§ **Activity**
Each line below from the one containing "camera: 85 degrees right, 20 degrees down" through the one containing "grey notebook [395,184,478,250]" should be output exactly as it stands, and no other line should appear.

§ **Given records**
-----

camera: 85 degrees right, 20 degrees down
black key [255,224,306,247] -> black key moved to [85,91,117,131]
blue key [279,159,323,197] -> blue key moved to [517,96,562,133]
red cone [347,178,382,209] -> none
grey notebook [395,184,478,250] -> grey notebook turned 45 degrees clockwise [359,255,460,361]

-----

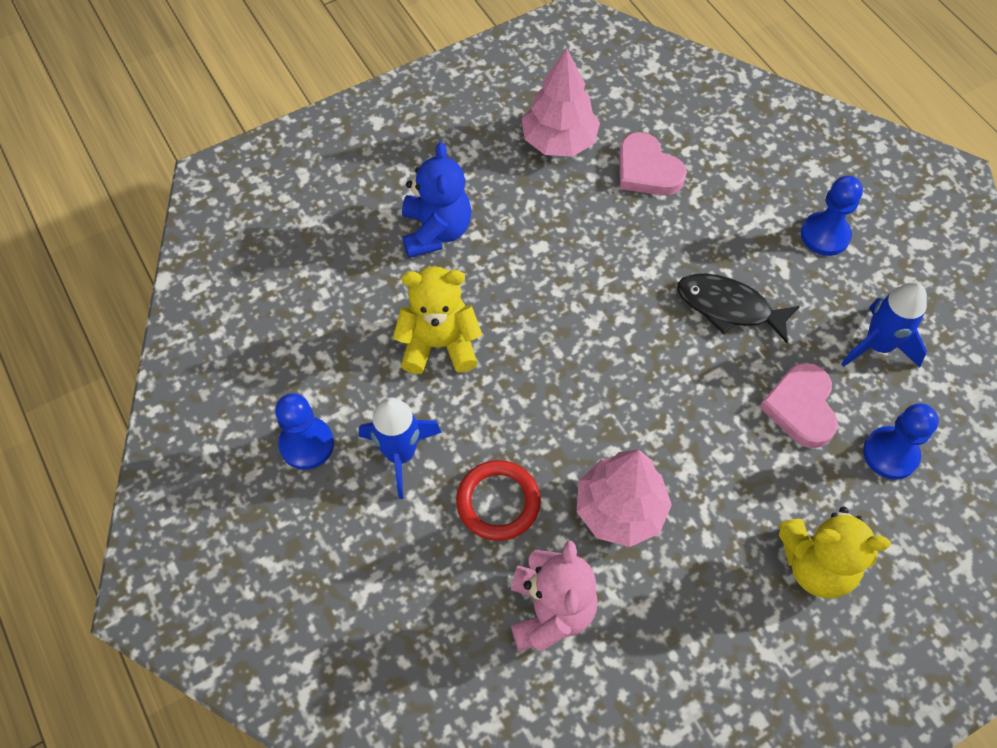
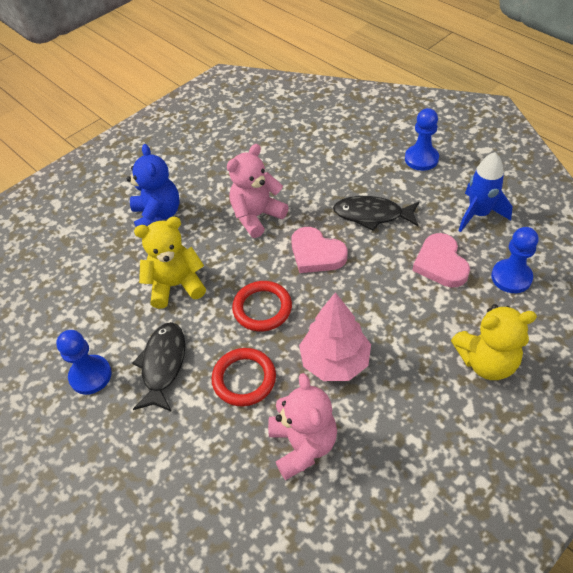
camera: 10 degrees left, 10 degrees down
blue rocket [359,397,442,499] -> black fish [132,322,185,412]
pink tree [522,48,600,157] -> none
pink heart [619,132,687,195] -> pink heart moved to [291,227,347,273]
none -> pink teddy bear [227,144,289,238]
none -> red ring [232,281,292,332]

-----

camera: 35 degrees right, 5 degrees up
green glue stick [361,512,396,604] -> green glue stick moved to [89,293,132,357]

-----

§ **Answer for the task**
camera: 85 degrees right, 20 degrees down
black key [255,224,306,247] -> black key moved to [85,91,117,131]
blue key [279,159,323,197] -> blue key moved to [517,96,562,133]
red cone [347,178,382,209] -> none
grey notebook [395,184,478,250] -> grey notebook turned 45 degrees clockwise [359,255,460,361]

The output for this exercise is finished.